Problem. Write out every line of the rows below as a numbered list, skipping blank lines and leaving out the pictures.

Records provided.
--

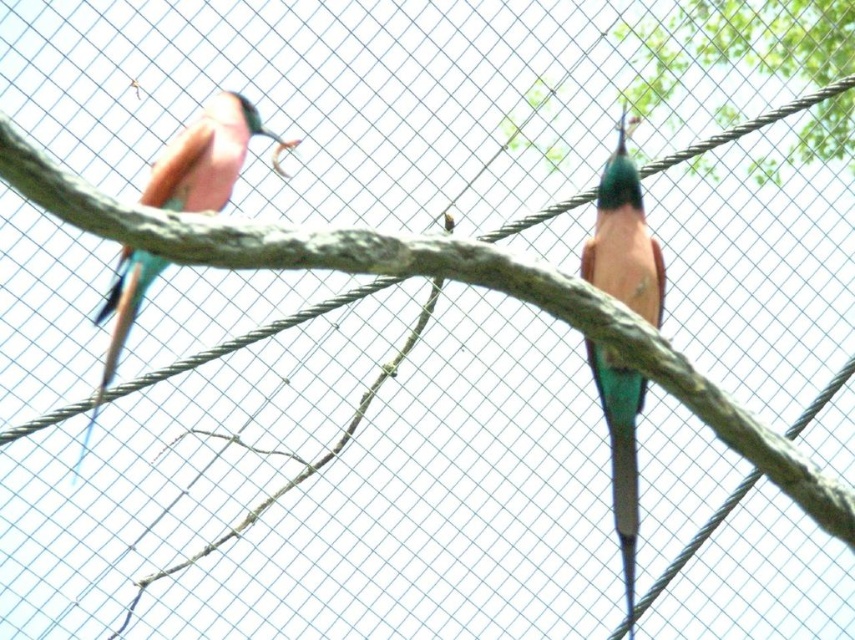
Can you confirm if teal glossy parrot at center is thinner than pink glossy bird at left?

Indeed, teal glossy parrot at center has a lesser width compared to pink glossy bird at left.

Does teal glossy parrot at center appear on the left side of pink glossy bird at left?

No, teal glossy parrot at center is not to the left of pink glossy bird at left.

What do you see at coordinates (624, 241) in the screenshot?
I see `teal glossy parrot at center` at bounding box center [624, 241].

The height and width of the screenshot is (640, 855). I want to click on teal glossy parrot at center, so click(x=624, y=241).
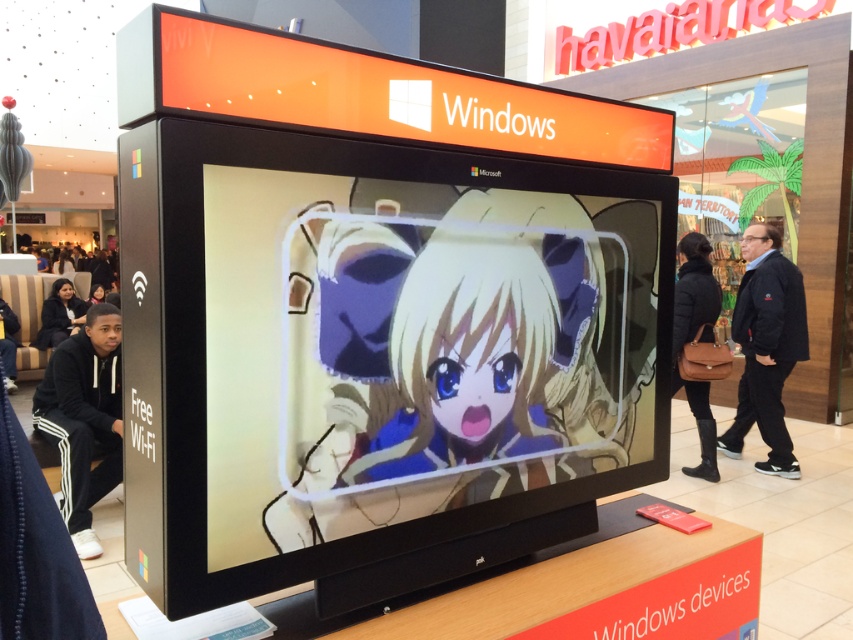
Question: Which object is positioned closest to the matte black monitor at center?

Choices:
 (A) black fleece pants at lower left
 (B) black hoodie at lower left

Answer: (A)

Question: Is black fabric jacket at right bigger than black hoodie at lower left?

Choices:
 (A) no
 (B) yes

Answer: (B)

Question: Does matte black monitor at center have a larger size compared to black leather bag at right?

Choices:
 (A) yes
 (B) no

Answer: (A)

Question: Can you confirm if black leather bag at right is positioned below black hoodie at lower left?

Choices:
 (A) yes
 (B) no

Answer: (B)

Question: Which point is farther to the camera?

Choices:
 (A) black leather bag at right
 (B) black leather jacket at lower left
 (C) black fabric jacket at right

Answer: (B)

Question: Estimate the real-world distances between objects in this image. Which object is farther from the black fabric jacket at right?

Choices:
 (A) black leather jacket at lower left
 (B) matte black monitor at center

Answer: (A)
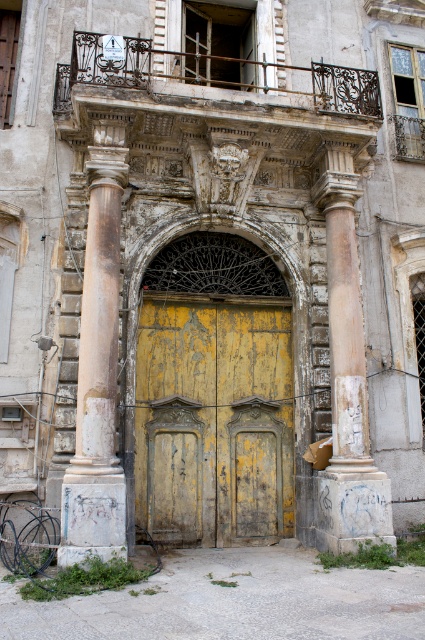
Is yellow weathered wood door at center behind white stone column at left?

Yes.

Between yellow weathered wood door at center and white stone column at left, which one appears on the left side from the viewer's perspective?

From the viewer's perspective, white stone column at left appears more on the left side.

At what (x,y) coordinates should I click in order to perform the action: click on yellow weathered wood door at center. Please return your answer as a coordinate pair (x, y). Image resolution: width=425 pixels, height=640 pixels. Looking at the image, I should click on (214, 420).

Which of these two, yellow weathered wood door at center or white marble column at center, stands taller?

white marble column at center

Describe the element at coordinates (214, 420) in the screenshot. I see `yellow weathered wood door at center` at that location.

Which is behind, point (226, 307) or point (354, 186)?

The point (226, 307) is more distant.

Identify the location of yellow weathered wood door at center. (214, 420).

Between white stone column at left and white marble column at center, which one has less height?

Standing shorter between the two is white stone column at left.

Is white stone column at left wider than white marble column at center?

No.

Where is `white stone column at left`? The height and width of the screenshot is (640, 425). white stone column at left is located at coordinates (98, 365).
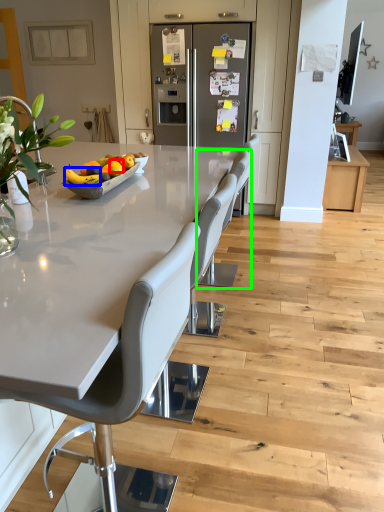
Question: Based on their relative distances, which object is nearer to orange (highlighted by a red box)? Choose from fruit (highlighted by a blue box) and chair (highlighted by a green box).

Choices:
 (A) fruit
 (B) chair

Answer: (A)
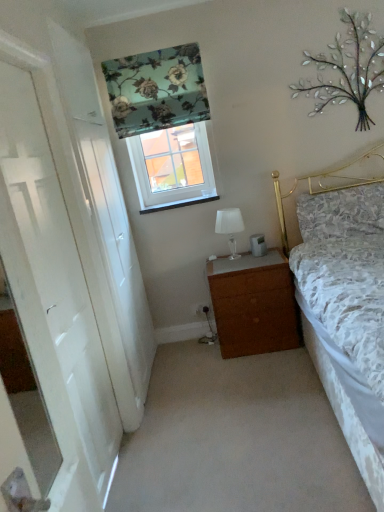
At what (x,y) coordinates should I click in order to perform the action: click on vacant area that lies to the right of white glossy door at left. Please return your answer as a coordinate pair (x, y). The width and height of the screenshot is (384, 512). Looking at the image, I should click on [191, 365].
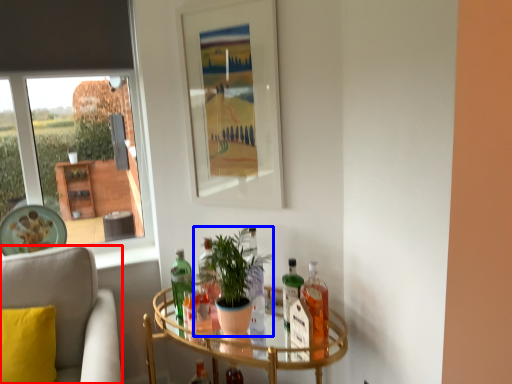
Question: Which object appears farthest to the camera in this image, chair (highlighted by a red box) or houseplant (highlighted by a blue box)?

Choices:
 (A) chair
 (B) houseplant

Answer: (B)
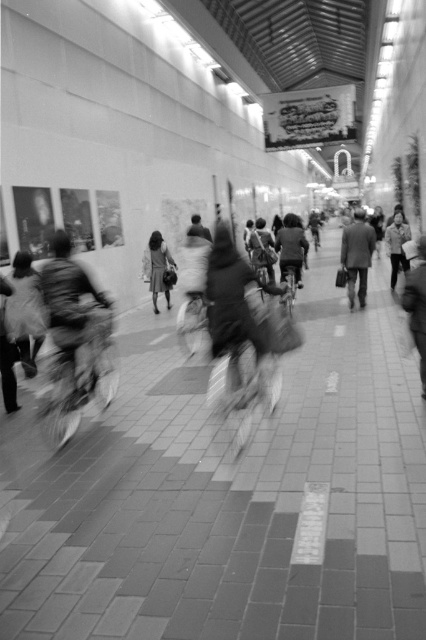
This screenshot has height=640, width=426. What are the coordinates of `matte black coat at center` in the screenshot? It's located at (158, 268).

Can you confirm if matte black coat at center is smaller than matte gray jacket at center?

Yes, matte black coat at center is smaller than matte gray jacket at center.

Is point (154, 272) closer to viewer compared to point (298, 236)?

No, it is not.

Locate an element on the screen. This screenshot has height=640, width=426. matte black coat at center is located at coordinates (158, 268).

Is matte fabric backpack at center thinner than matte gray jacket at center?

Yes, matte fabric backpack at center is thinner than matte gray jacket at center.

Between matte fabric backpack at center and matte gray jacket at center, which one is positioned higher?

matte gray jacket at center is above.

Is point (62, 332) in front of point (282, 221)?

Yes.

You are a GUI agent. You are given a task and a screenshot of the screen. Output one action in this format:
    pyautogui.click(x=<x>, y=<y>)
    Task: Click on the matte fabric backpack at center
    The height and width of the screenshot is (640, 426).
    Given the screenshot: What is the action you would take?
    pyautogui.click(x=74, y=317)

Who is lower down, smooth fabric bag at left or dark gray suit at center?

smooth fabric bag at left is lower down.

Is point (26, 333) behind point (363, 237)?

That is False.

Where is `smooth fabric bag at left`? This screenshot has height=640, width=426. smooth fabric bag at left is located at coordinates (25, 312).

Where is `smooth fabric bag at left`? Image resolution: width=426 pixels, height=640 pixels. smooth fabric bag at left is located at coordinates (25, 312).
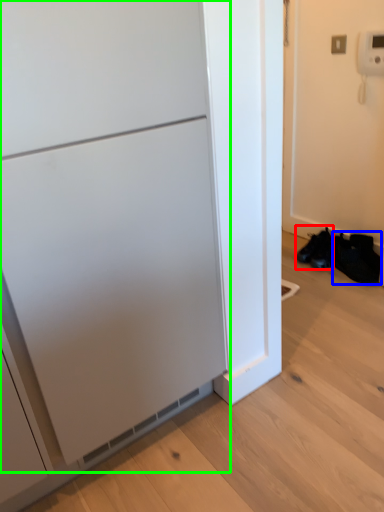
Question: Which is farther away from footwear (highlighted by a red box)? shoe (highlighted by a blue box) or appliance (highlighted by a green box)?

Choices:
 (A) shoe
 (B) appliance

Answer: (B)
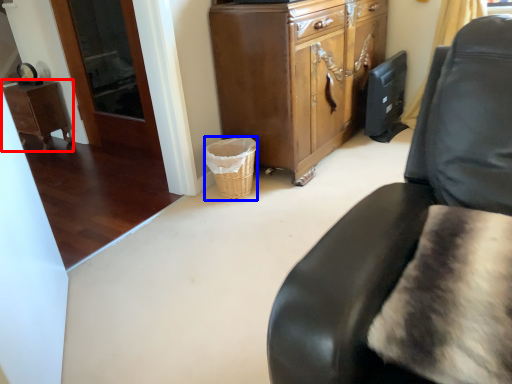
Question: Which object appears farthest to the camera in this image, desk (highlighted by a red box) or basket (highlighted by a blue box)?

Choices:
 (A) desk
 (B) basket

Answer: (A)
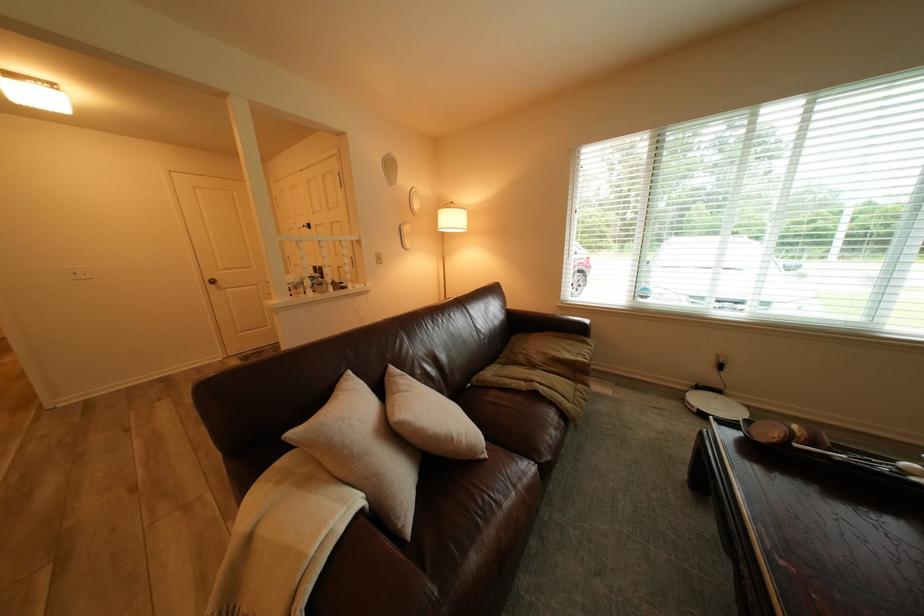
Find where to rest the brown sofa armrest. Please return your answer as a coordinate pair (x, y).

(545, 323)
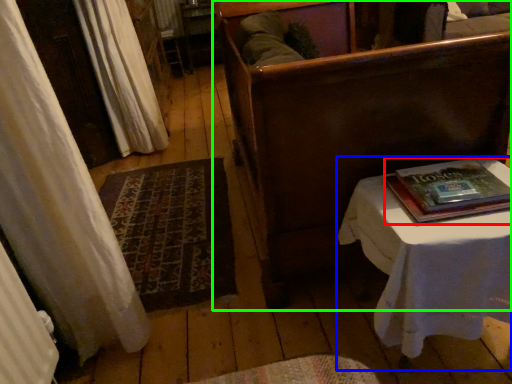
Question: Which object is positioned closest to paperback book (highlighted by a red box)? Select from table (highlighted by a blue box) and furniture (highlighted by a green box).

Choices:
 (A) table
 (B) furniture

Answer: (A)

--

The completed task.
1. Can you confirm if teal glossy parrot at center is thinner than pink glossy bird at left?
2. Indeed, teal glossy parrot at center has a lesser width compared to pink glossy bird at left.
3. Does teal glossy parrot at center appear on the left side of pink glossy bird at left?
4. No, teal glossy parrot at center is not to the left of pink glossy bird at left.
5. What do you see at coordinates (624, 241) in the screenshot?
6. I see `teal glossy parrot at center` at bounding box center [624, 241].
7. The height and width of the screenshot is (640, 855). I want to click on teal glossy parrot at center, so click(x=624, y=241).
8. Question: Which object is positioned closest to the matte black monitor at center?
9. Choices:
10.  (A) black fleece pants at lower left
11.  (B) black hoodie at lower left
12. Answer: (A)
13. Question: Is black fabric jacket at right bigger than black hoodie at lower left?
14. Choices:
15.  (A) no
16.  (B) yes
17. Answer: (B)
18. Question: Does matte black monitor at center have a larger size compared to black leather bag at right?
19. Choices:
20.  (A) yes
21.  (B) no
22. Answer: (A)
23. Question: Can you confirm if black leather bag at right is positioned below black hoodie at lower left?
24. Choices:
25.  (A) yes
26.  (B) no
27. Answer: (B)
28. Question: Which point is farther to the camera?
29. Choices:
30.  (A) black leather bag at right
31.  (B) black leather jacket at lower left
32.  (C) black fabric jacket at right
33. Answer: (B)
34. Question: Estimate the real-world distances between objects in this image. Which object is farther from the black fabric jacket at right?
35. Choices:
36.  (A) black leather jacket at lower left
37.  (B) matte black monitor at center
38. Answer: (A)
39. Is yellow weathered wood door at center behind white stone column at left?
40. Yes.
41. Between yellow weathered wood door at center and white stone column at left, which one appears on the left side from the viewer's perspective?
42. From the viewer's perspective, white stone column at left appears more on the left side.
43. At what (x,y) coordinates should I click in order to perform the action: click on yellow weathered wood door at center. Please return your answer as a coordinate pair (x, y). Image resolution: width=425 pixels, height=640 pixels. Looking at the image, I should click on (214, 420).
44. Which of these two, yellow weathered wood door at center or white marble column at center, stands taller?
45. white marble column at center
46. Describe the element at coordinates (214, 420) in the screenshot. I see `yellow weathered wood door at center` at that location.
47. Which is behind, point (226, 307) or point (354, 186)?
48. The point (226, 307) is more distant.
49. Identify the location of yellow weathered wood door at center. (214, 420).
50. Between white stone column at left and white marble column at center, which one has less height?
51. Standing shorter between the two is white stone column at left.
52. Is white stone column at left wider than white marble column at center?
53. No.
54. Where is `white stone column at left`? The height and width of the screenshot is (640, 425). white stone column at left is located at coordinates (98, 365).
55. Question: Based on their relative distances, which object is nearer to orange (highlighted by a red box)? Choose from fruit (highlighted by a blue box) and chair (highlighted by a green box).
56. Choices:
57.  (A) fruit
58.  (B) chair
59. Answer: (A)
60. At what (x,y) coordinates should I click in order to perform the action: click on vacant area that lies to the right of white glossy door at left. Please return your answer as a coordinate pair (x, y). The width and height of the screenshot is (384, 512). Looking at the image, I should click on [191, 365].
61. Question: Which object appears farthest to the camera in this image, chair (highlighted by a red box) or houseplant (highlighted by a blue box)?
62. Choices:
63.  (A) chair
64.  (B) houseplant
65. Answer: (B)
66. This screenshot has height=640, width=426. What are the coordinates of `matte black coat at center` in the screenshot? It's located at (158, 268).
67. Can you confirm if matte black coat at center is smaller than matte gray jacket at center?
68. Yes, matte black coat at center is smaller than matte gray jacket at center.
69. Is point (154, 272) closer to viewer compared to point (298, 236)?
70. No, it is not.
71. Locate an element on the screen. This screenshot has height=640, width=426. matte black coat at center is located at coordinates (158, 268).
72. Is matte fabric backpack at center thinner than matte gray jacket at center?
73. Yes, matte fabric backpack at center is thinner than matte gray jacket at center.
74. Between matte fabric backpack at center and matte gray jacket at center, which one is positioned higher?
75. matte gray jacket at center is above.
76. Is point (62, 332) in front of point (282, 221)?
77. Yes.
78. You are a GUI agent. You are given a task and a screenshot of the screen. Output one action in this format:
79.     pyautogui.click(x=<x>, y=<y>)
80.     Task: Click on the matte fabric backpack at center
81.     The height and width of the screenshot is (640, 426).
82.     Given the screenshot: What is the action you would take?
83.     pyautogui.click(x=74, y=317)
84. Who is lower down, smooth fabric bag at left or dark gray suit at center?
85. smooth fabric bag at left is lower down.
86. Is point (26, 333) behind point (363, 237)?
87. That is False.
88. Where is `smooth fabric bag at left`? This screenshot has height=640, width=426. smooth fabric bag at left is located at coordinates (25, 312).
89. Where is `smooth fabric bag at left`? Image resolution: width=426 pixels, height=640 pixels. smooth fabric bag at left is located at coordinates (25, 312).
90. Question: Which is farther away from footwear (highlighted by a red box)? shoe (highlighted by a blue box) or appliance (highlighted by a green box)?
91. Choices:
92.  (A) shoe
93.  (B) appliance
94. Answer: (B)
95. Question: Which object appears farthest to the camera in this image, desk (highlighted by a red box) or basket (highlighted by a blue box)?
96. Choices:
97.  (A) desk
98.  (B) basket
99. Answer: (A)
100. Find where to rest the brown sofa armrest. Please return your answer as a coordinate pair (x, y).
101. (545, 323)
102. Question: Which object is positioned closest to paperback book (highlighted by a red box)? Select from table (highlighted by a blue box) and furniture (highlighted by a green box).
103. Choices:
104.  (A) table
105.  (B) furniture
106. Answer: (A)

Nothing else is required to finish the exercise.